* Task data
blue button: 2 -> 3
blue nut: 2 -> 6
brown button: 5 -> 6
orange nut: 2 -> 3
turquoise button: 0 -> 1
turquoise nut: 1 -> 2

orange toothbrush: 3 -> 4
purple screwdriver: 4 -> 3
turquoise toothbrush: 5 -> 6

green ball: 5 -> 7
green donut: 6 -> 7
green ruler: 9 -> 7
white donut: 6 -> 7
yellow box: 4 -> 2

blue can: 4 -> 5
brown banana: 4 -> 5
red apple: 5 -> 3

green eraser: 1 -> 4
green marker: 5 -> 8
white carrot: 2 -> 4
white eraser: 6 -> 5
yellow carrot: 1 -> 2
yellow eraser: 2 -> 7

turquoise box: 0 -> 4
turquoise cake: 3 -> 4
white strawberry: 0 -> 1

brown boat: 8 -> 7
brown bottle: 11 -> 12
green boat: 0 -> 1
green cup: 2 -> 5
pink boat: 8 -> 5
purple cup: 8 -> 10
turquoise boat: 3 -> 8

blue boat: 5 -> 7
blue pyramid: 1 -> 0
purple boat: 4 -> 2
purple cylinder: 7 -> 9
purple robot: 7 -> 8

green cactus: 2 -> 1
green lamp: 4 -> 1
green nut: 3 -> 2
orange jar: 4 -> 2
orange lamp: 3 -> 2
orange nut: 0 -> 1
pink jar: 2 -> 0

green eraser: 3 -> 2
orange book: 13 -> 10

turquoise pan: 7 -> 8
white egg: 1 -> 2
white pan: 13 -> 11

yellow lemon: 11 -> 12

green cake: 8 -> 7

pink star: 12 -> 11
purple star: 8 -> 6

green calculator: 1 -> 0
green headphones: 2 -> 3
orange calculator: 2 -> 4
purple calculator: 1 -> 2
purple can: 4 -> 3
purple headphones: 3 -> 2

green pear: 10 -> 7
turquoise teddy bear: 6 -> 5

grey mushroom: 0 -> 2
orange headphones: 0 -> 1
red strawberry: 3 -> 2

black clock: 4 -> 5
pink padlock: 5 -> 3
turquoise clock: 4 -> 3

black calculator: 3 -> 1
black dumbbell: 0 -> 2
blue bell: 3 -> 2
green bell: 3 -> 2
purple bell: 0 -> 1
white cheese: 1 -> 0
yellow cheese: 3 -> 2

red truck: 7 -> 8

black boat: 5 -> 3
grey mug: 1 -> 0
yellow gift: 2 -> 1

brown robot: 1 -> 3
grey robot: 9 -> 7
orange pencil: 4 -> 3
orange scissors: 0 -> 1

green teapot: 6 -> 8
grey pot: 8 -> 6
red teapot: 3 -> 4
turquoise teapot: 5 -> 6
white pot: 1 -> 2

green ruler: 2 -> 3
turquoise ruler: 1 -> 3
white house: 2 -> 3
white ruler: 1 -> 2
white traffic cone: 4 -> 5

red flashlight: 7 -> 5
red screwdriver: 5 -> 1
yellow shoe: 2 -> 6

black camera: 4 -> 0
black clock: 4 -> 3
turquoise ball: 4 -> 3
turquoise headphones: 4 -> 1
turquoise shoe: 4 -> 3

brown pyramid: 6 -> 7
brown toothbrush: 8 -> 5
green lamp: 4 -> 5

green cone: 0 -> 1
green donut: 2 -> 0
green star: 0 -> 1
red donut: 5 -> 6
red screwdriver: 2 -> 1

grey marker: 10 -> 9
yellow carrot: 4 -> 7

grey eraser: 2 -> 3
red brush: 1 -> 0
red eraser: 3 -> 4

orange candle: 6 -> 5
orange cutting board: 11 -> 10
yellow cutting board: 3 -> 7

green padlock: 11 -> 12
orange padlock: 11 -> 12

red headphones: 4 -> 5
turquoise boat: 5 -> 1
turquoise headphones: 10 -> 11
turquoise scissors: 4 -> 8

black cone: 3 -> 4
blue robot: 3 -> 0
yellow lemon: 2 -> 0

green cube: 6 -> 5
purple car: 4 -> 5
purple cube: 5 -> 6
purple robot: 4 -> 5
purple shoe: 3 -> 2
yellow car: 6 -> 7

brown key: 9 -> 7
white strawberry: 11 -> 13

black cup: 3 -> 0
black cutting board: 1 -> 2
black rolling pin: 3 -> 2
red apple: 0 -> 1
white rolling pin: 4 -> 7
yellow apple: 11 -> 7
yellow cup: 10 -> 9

* Problem requirements
Go through the material above, find each line with the string "cutting", and copy it.

* Exercise solution
orange cutting board: 11 -> 10
yellow cutting board: 3 -> 7
black cutting board: 1 -> 2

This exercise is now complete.